═════ Exercise inputs ═════
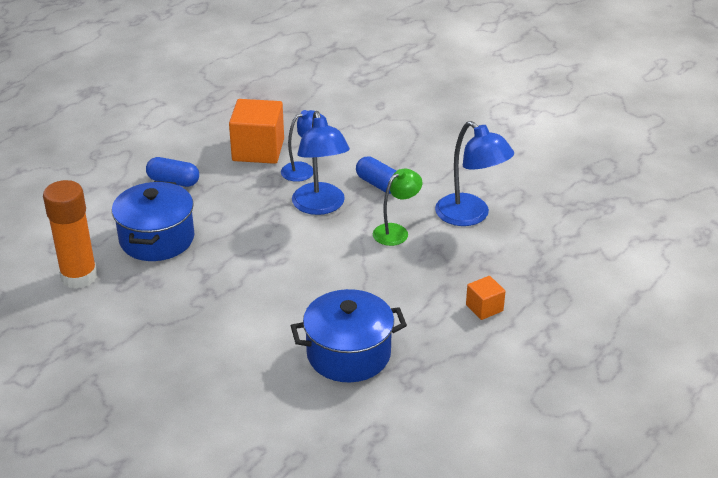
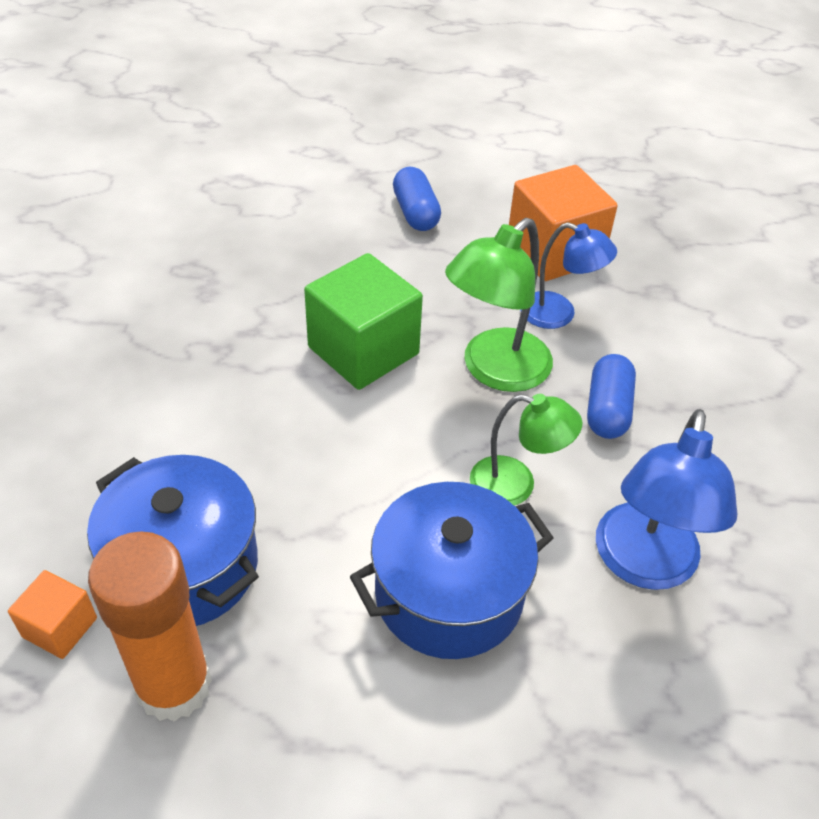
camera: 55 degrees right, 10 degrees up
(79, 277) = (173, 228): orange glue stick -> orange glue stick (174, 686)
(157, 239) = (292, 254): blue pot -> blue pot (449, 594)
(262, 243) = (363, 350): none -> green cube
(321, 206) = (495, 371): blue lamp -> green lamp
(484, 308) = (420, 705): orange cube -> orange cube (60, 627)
═════
═════ Exercise inputs ═════
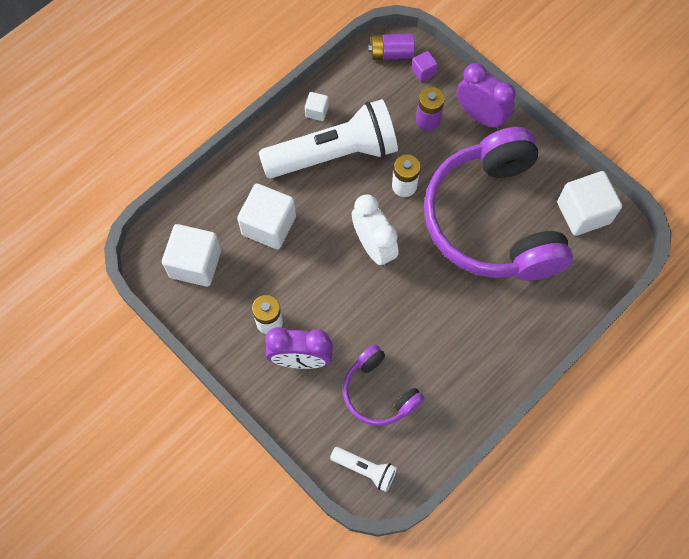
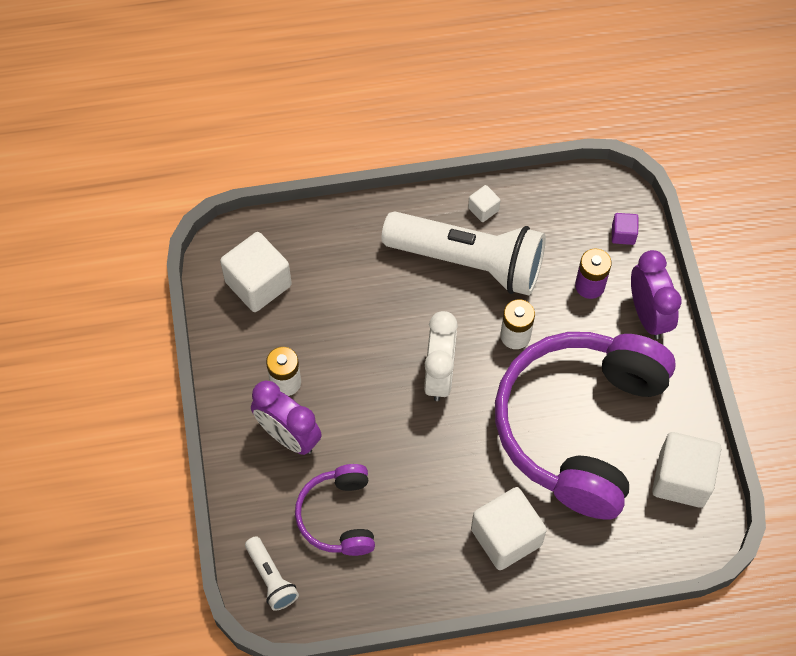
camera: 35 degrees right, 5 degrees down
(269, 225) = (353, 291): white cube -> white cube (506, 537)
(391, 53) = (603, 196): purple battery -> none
═════
Show the lines of the records that contain the word "right".

camera: 55 degrees right, 10 degrees up
camera: 35 degrees right, 5 degrees down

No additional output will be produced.